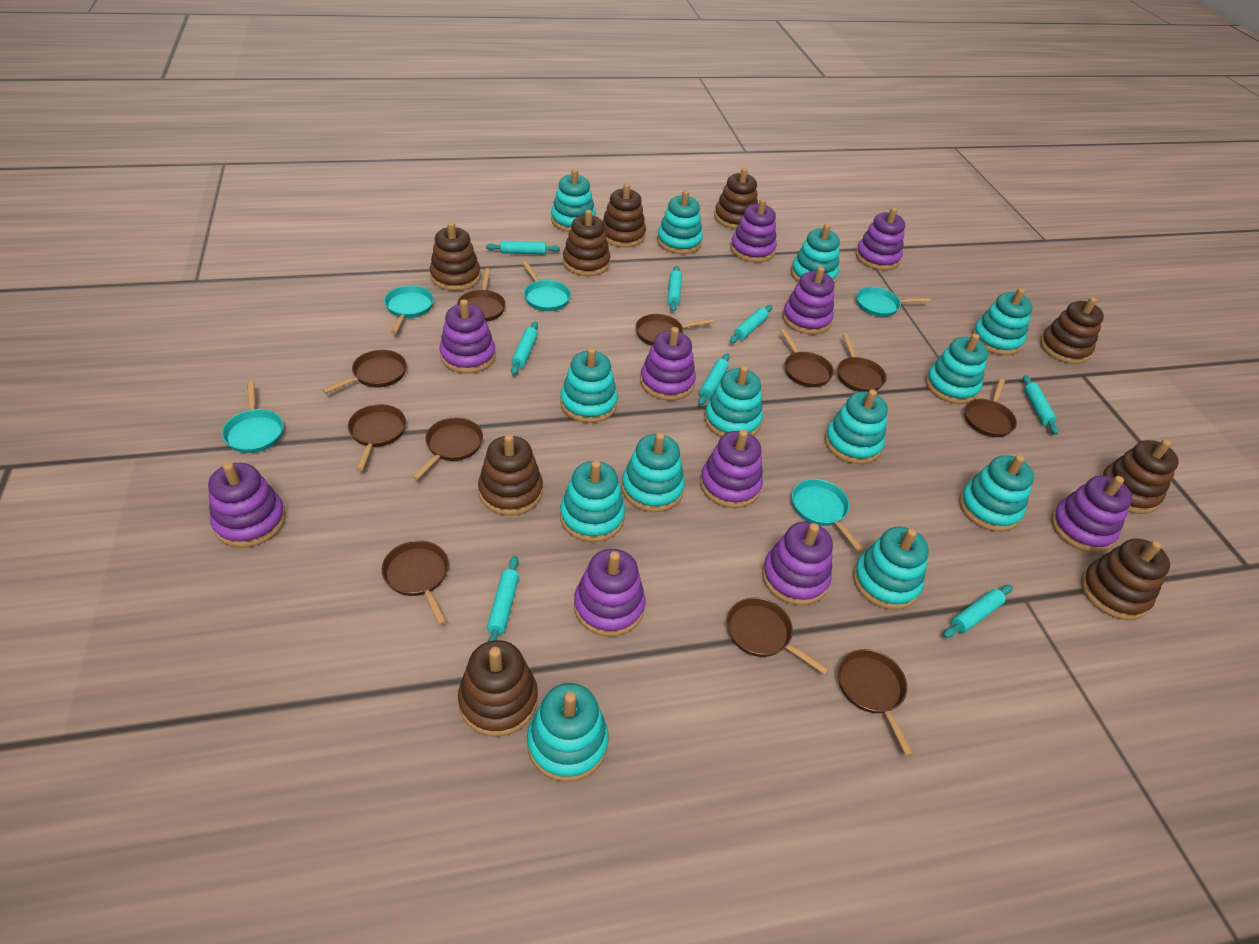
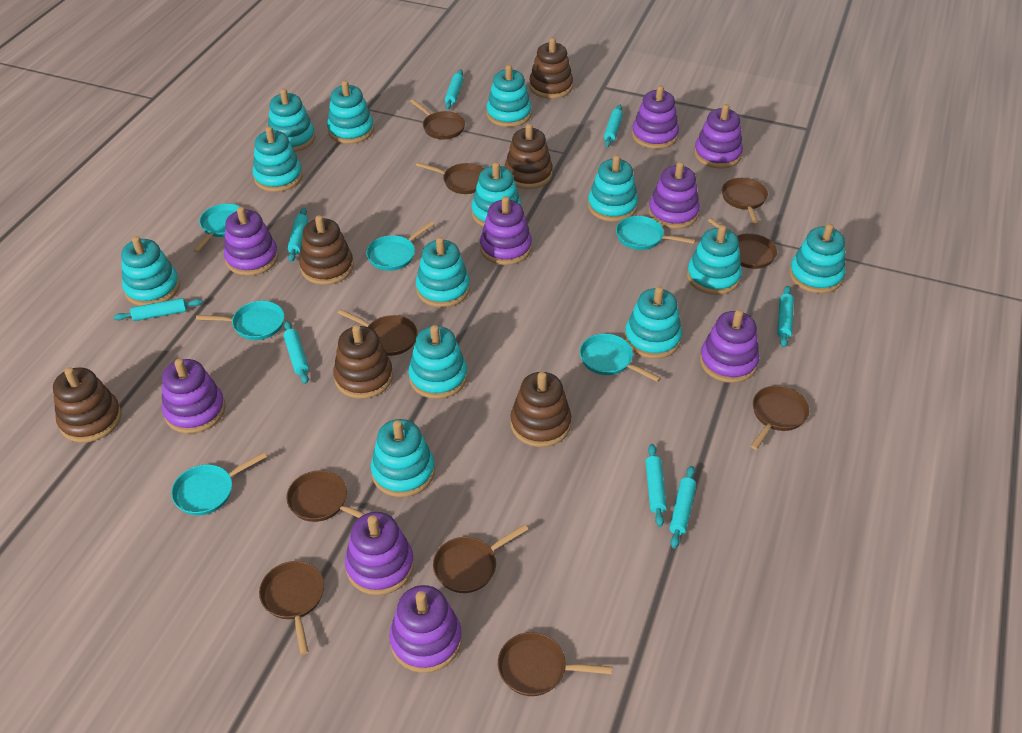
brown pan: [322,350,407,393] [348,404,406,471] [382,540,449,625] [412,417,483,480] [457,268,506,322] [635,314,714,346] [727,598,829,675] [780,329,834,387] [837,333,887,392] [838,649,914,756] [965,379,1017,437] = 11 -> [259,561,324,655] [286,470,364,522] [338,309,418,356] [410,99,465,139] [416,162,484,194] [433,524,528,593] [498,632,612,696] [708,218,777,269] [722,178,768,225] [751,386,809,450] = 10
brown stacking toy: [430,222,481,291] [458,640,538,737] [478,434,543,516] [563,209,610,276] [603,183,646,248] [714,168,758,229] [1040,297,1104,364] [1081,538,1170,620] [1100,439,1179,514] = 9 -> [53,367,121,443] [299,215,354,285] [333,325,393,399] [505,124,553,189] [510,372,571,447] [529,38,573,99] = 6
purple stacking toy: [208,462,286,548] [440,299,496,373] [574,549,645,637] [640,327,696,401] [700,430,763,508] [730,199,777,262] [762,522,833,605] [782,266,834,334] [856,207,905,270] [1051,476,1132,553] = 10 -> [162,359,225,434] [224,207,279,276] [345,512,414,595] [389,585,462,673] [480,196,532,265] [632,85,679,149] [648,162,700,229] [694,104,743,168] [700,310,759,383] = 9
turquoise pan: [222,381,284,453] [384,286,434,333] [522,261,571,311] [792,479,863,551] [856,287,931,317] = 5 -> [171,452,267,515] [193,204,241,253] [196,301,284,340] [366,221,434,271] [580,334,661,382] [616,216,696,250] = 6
====
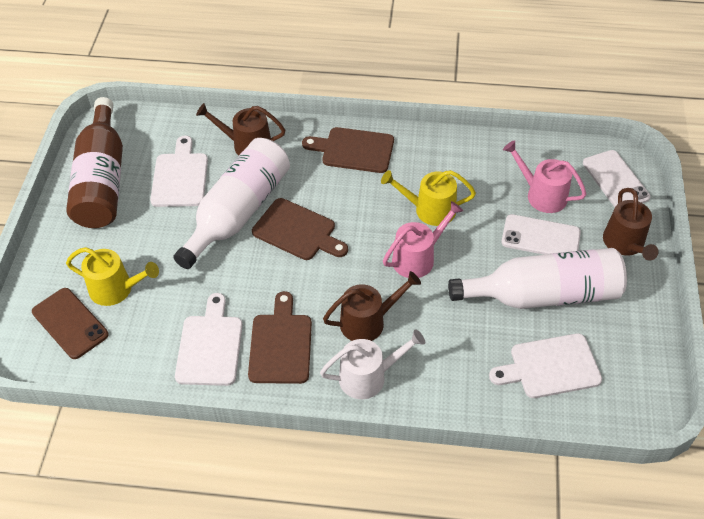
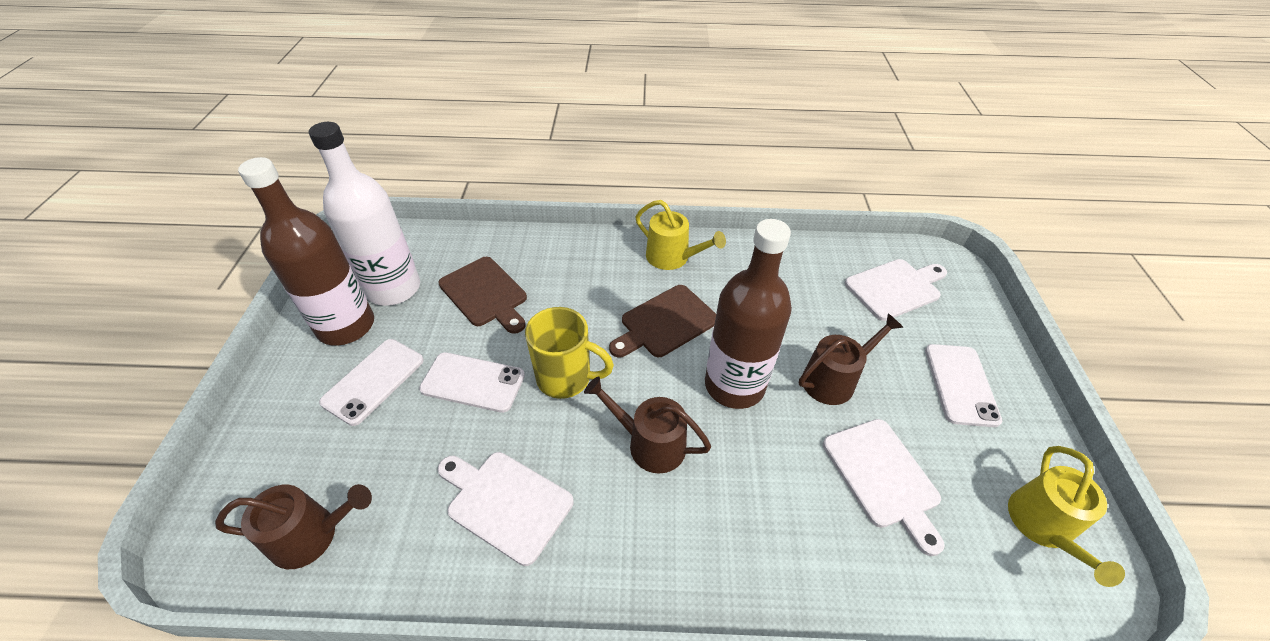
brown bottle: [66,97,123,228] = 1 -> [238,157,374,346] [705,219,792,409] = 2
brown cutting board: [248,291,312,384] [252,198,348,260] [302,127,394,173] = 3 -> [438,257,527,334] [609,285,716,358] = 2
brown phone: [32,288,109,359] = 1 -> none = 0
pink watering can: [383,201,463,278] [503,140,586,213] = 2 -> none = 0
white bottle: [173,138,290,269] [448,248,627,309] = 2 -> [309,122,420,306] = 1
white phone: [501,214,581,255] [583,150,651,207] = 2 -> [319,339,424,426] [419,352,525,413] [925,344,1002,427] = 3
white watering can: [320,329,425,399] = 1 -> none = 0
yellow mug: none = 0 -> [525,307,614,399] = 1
====
Job: Wherever the line holding "purple stacking toy: [208,462,286,548]" falls in the entries above, copy exactly from it through the line holding "turquoise pan: [222,381,284,453]", inclusive, and add nothing.

Result of the exercise:
purple stacking toy: [208,462,286,548] [440,299,496,373] [574,549,645,637] [640,327,696,401] [700,430,763,508] [730,199,777,262] [762,522,833,605] [782,266,834,334] [856,207,905,270] [1051,476,1132,553] = 10 -> [162,359,225,434] [224,207,279,276] [345,512,414,595] [389,585,462,673] [480,196,532,265] [632,85,679,149] [648,162,700,229] [694,104,743,168] [700,310,759,383] = 9
turquoise pan: [222,381,284,453] [384,286,434,333] [522,261,571,311] [792,479,863,551] [856,287,931,317] = 5 -> [171,452,267,515] [193,204,241,253] [196,301,284,340] [366,221,434,271] [580,334,661,382] [616,216,696,250] = 6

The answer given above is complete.